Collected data
------------------------------------------------

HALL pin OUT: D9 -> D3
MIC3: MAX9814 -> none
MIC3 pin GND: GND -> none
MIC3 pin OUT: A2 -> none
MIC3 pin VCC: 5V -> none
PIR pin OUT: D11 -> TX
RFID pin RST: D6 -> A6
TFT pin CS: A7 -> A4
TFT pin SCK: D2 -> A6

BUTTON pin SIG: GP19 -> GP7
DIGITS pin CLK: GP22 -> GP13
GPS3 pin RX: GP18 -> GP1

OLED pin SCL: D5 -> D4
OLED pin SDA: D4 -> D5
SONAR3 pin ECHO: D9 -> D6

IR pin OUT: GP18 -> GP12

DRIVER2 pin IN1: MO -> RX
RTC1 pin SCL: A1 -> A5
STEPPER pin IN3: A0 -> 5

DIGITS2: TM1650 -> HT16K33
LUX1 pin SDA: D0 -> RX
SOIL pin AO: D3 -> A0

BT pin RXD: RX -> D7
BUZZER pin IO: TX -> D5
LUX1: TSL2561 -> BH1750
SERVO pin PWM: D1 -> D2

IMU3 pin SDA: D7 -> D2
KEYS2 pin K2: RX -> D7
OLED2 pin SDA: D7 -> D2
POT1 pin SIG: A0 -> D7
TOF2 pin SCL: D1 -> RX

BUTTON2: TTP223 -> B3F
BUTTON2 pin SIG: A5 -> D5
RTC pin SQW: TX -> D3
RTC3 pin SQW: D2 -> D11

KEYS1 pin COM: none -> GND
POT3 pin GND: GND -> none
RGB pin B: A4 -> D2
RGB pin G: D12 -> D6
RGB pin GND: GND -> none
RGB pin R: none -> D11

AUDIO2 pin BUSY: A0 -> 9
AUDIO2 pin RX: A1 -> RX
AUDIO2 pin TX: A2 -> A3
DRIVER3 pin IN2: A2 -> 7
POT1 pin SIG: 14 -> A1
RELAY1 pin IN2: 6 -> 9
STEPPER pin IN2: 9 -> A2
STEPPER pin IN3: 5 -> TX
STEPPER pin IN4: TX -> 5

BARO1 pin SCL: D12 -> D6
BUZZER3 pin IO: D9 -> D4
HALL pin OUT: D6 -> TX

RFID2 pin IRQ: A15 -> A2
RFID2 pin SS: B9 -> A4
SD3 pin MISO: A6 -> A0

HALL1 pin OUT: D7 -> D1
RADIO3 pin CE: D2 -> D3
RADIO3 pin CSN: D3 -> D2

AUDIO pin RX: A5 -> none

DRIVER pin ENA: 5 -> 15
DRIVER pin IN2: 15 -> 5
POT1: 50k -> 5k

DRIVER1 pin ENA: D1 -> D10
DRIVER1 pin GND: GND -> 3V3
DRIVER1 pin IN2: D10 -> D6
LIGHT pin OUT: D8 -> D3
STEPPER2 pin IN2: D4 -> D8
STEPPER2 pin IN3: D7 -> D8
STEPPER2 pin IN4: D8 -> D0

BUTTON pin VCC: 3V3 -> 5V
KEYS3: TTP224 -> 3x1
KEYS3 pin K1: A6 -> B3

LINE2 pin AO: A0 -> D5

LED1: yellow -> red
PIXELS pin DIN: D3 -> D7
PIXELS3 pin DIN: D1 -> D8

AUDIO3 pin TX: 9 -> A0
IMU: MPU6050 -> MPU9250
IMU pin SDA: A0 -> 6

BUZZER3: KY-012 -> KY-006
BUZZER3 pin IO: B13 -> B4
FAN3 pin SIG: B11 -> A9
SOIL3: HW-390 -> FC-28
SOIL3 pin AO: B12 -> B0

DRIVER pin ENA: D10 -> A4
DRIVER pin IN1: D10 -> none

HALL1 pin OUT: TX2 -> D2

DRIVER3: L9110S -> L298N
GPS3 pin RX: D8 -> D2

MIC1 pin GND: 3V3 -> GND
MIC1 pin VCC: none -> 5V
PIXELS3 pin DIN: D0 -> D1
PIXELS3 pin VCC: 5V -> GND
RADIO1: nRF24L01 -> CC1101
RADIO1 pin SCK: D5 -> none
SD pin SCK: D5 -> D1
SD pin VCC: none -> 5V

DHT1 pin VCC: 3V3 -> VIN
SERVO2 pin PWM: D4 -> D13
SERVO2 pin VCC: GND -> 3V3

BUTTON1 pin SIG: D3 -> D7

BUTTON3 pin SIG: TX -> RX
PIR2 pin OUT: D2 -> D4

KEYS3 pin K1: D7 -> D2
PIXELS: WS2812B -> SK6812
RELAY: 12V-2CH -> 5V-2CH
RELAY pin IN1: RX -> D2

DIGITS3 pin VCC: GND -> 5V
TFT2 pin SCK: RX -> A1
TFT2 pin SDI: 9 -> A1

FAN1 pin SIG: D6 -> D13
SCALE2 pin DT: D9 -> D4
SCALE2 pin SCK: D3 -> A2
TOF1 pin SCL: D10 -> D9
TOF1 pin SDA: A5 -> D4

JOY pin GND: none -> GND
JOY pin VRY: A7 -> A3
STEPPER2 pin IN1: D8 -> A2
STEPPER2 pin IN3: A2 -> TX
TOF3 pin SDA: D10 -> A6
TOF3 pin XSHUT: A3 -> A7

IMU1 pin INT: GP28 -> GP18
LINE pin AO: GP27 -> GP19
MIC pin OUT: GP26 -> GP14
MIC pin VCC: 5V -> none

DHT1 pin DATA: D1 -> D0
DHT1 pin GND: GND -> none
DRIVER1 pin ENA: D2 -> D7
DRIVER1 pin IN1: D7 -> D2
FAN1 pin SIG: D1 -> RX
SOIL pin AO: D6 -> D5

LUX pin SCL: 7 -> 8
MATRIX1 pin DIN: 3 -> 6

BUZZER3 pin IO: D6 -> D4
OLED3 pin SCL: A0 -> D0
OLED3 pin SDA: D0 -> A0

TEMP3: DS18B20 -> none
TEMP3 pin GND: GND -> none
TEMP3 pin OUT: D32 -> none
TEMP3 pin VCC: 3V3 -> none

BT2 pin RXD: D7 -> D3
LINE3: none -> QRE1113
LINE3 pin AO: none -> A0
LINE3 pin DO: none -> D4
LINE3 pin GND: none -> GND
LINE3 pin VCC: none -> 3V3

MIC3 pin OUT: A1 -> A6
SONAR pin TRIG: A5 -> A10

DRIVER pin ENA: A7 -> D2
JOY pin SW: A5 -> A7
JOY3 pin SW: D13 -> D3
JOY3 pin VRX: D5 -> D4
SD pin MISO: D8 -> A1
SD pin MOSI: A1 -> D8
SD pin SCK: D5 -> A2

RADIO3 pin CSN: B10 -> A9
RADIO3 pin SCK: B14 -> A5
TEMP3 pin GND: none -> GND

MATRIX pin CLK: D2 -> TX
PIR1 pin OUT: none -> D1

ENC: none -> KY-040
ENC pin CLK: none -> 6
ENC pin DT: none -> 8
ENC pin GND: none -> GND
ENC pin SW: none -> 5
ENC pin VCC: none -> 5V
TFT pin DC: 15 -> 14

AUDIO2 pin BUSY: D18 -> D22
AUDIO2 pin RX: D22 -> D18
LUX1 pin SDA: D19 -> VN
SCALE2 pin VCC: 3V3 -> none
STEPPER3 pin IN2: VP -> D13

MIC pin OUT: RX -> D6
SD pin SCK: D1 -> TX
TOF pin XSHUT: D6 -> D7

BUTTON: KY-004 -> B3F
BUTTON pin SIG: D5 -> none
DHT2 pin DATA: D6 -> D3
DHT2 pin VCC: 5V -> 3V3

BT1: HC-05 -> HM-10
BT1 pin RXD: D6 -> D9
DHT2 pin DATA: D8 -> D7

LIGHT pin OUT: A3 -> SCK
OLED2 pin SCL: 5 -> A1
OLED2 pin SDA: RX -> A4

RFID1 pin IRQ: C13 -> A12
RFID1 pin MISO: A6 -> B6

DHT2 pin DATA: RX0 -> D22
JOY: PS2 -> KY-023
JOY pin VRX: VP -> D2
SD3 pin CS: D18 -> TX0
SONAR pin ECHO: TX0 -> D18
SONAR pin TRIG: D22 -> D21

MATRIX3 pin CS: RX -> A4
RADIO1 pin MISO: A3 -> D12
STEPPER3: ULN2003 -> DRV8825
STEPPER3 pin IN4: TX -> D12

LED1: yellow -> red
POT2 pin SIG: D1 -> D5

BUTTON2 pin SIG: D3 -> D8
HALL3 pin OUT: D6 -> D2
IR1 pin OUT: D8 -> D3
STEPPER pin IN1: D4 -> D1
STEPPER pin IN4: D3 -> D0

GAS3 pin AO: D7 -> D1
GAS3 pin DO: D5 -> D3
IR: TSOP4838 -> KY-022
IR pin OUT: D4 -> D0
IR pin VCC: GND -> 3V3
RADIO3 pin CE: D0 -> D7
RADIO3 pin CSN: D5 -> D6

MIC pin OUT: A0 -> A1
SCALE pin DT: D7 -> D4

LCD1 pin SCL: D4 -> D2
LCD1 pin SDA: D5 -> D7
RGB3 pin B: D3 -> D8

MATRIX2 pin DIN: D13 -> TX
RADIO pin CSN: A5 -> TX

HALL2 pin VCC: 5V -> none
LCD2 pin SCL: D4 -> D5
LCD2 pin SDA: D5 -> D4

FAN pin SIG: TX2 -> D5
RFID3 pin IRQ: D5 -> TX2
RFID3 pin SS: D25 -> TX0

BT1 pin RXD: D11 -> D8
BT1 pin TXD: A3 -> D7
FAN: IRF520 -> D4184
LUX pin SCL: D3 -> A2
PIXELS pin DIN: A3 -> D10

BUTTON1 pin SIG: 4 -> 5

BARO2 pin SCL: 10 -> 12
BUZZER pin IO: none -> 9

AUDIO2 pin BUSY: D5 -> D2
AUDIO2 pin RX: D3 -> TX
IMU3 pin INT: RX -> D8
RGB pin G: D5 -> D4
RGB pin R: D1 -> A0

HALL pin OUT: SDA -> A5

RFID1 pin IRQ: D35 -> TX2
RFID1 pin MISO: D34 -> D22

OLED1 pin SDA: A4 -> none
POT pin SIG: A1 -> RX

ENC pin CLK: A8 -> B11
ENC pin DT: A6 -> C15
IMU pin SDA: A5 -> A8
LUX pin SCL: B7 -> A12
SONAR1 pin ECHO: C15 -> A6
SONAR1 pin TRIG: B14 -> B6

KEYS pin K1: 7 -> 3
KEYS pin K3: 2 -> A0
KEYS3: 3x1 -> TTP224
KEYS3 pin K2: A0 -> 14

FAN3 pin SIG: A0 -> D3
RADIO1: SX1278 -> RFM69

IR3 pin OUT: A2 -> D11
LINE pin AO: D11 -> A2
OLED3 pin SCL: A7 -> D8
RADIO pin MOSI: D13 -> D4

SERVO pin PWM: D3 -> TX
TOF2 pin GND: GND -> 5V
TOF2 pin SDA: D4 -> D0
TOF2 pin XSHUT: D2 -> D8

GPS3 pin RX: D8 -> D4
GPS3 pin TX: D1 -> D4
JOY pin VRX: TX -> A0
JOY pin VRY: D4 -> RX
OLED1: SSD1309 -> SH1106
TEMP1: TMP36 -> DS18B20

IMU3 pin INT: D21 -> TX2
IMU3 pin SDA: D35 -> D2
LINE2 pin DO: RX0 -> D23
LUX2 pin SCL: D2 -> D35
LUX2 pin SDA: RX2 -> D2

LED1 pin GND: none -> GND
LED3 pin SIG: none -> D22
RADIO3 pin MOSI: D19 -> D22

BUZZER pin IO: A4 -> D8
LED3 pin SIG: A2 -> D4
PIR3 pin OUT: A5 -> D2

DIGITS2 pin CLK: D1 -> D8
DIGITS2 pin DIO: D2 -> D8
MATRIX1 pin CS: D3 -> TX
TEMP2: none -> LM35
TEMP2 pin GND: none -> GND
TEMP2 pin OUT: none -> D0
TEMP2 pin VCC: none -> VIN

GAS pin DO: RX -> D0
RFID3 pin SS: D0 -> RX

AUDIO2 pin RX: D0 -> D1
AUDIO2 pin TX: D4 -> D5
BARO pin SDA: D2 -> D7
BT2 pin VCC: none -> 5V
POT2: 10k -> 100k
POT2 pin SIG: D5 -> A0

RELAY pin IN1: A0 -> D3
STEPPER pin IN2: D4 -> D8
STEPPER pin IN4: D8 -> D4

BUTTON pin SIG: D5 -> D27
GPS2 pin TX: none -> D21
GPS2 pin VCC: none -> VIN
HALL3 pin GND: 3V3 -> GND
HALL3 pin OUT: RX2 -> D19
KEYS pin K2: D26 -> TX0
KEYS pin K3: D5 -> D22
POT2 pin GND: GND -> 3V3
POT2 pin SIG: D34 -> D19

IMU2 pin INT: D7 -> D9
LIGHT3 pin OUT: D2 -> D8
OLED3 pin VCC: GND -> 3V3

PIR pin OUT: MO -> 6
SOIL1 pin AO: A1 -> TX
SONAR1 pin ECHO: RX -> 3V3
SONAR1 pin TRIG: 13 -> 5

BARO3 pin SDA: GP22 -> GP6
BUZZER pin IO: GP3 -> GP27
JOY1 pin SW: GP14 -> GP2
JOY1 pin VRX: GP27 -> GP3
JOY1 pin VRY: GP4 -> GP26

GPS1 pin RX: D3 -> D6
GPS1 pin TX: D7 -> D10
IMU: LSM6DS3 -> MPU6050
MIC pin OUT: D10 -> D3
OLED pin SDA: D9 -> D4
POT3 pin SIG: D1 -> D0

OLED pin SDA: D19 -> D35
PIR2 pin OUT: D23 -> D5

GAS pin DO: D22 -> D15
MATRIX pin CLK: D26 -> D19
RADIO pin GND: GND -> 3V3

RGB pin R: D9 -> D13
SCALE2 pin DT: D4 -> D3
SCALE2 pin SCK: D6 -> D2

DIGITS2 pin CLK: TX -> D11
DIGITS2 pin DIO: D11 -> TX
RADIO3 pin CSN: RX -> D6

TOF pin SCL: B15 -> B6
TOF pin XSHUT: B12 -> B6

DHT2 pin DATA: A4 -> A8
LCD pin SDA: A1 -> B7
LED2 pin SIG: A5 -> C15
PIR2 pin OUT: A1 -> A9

------------------------------------------------

* **Prompt**
Reproduce, word for word and in full, only the lines above that start at the line with "DHT2 pin DATA: D8 -> D7" and run through the line with "LCD1 pin SCL: D4 -> D2", both ends included.

* **Result of the task**
DHT2 pin DATA: D8 -> D7

LIGHT pin OUT: A3 -> SCK
OLED2 pin SCL: 5 -> A1
OLED2 pin SDA: RX -> A4

RFID1 pin IRQ: C13 -> A12
RFID1 pin MISO: A6 -> B6

DHT2 pin DATA: RX0 -> D22
JOY: PS2 -> KY-023
JOY pin VRX: VP -> D2
SD3 pin CS: D18 -> TX0
SONAR pin ECHO: TX0 -> D18
SONAR pin TRIG: D22 -> D21

MATRIX3 pin CS: RX -> A4
RADIO1 pin MISO: A3 -> D12
STEPPER3: ULN2003 -> DRV8825
STEPPER3 pin IN4: TX -> D12

LED1: yellow -> red
POT2 pin SIG: D1 -> D5

BUTTON2 pin SIG: D3 -> D8
HALL3 pin OUT: D6 -> D2
IR1 pin OUT: D8 -> D3
STEPPER pin IN1: D4 -> D1
STEPPER pin IN4: D3 -> D0

GAS3 pin AO: D7 -> D1
GAS3 pin DO: D5 -> D3
IR: TSOP4838 -> KY-022
IR pin OUT: D4 -> D0
IR pin VCC: GND -> 3V3
RADIO3 pin CE: D0 -> D7
RADIO3 pin CSN: D5 -> D6

MIC pin OUT: A0 -> A1
SCALE pin DT: D7 -> D4

LCD1 pin SCL: D4 -> D2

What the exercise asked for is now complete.